Transcribe only the lines between the first line of the records and the line containing "brown cross: (401, 361) -> (654, 342), moved", inclusive, exactly as written.

----------------

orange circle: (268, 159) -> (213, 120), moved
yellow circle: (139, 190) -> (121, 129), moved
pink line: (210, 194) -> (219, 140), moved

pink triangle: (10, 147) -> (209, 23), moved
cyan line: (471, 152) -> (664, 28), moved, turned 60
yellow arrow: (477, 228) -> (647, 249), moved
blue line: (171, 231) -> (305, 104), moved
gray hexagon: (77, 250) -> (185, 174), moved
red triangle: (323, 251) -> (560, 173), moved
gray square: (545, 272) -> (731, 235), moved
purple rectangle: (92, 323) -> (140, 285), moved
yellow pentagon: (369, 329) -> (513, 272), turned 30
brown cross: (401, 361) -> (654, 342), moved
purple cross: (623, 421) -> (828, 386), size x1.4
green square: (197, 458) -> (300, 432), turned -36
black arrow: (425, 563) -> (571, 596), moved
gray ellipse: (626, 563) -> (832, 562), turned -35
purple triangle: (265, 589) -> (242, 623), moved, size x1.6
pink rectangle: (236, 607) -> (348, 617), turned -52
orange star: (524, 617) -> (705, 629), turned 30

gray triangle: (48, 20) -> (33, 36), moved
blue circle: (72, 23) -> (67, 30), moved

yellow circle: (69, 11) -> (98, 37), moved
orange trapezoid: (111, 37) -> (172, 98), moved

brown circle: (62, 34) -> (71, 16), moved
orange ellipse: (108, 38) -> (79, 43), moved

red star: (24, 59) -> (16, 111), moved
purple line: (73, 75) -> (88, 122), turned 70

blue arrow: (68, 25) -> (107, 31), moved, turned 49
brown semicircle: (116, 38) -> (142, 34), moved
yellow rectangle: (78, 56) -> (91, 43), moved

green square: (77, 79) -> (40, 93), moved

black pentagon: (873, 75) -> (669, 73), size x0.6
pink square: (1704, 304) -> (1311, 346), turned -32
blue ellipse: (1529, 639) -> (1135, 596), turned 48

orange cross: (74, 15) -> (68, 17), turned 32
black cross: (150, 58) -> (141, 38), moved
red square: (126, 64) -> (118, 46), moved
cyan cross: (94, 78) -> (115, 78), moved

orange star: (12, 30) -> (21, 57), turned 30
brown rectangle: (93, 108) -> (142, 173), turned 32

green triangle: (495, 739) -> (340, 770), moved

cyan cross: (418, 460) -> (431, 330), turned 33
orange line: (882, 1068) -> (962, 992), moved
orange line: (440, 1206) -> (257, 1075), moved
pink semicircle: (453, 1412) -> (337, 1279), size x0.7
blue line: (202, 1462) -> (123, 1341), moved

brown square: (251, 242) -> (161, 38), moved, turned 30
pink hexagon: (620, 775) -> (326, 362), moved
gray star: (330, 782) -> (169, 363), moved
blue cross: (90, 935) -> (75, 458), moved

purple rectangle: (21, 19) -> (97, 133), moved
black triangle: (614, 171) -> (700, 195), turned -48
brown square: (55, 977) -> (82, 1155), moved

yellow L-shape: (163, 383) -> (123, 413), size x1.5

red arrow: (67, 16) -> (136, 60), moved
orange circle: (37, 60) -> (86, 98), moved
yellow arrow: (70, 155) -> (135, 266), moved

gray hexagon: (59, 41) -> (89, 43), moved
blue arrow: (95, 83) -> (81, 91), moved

----------------

*Written answer*:
orange circle: (268, 159) -> (213, 120), moved
yellow circle: (139, 190) -> (121, 129), moved
pink line: (210, 194) -> (219, 140), moved

pink triangle: (10, 147) -> (209, 23), moved
cyan line: (471, 152) -> (664, 28), moved, turned 60
yellow arrow: (477, 228) -> (647, 249), moved
blue line: (171, 231) -> (305, 104), moved
gray hexagon: (77, 250) -> (185, 174), moved
red triangle: (323, 251) -> (560, 173), moved
gray square: (545, 272) -> (731, 235), moved
purple rectangle: (92, 323) -> (140, 285), moved
yellow pentagon: (369, 329) -> (513, 272), turned 30
brown cross: (401, 361) -> (654, 342), moved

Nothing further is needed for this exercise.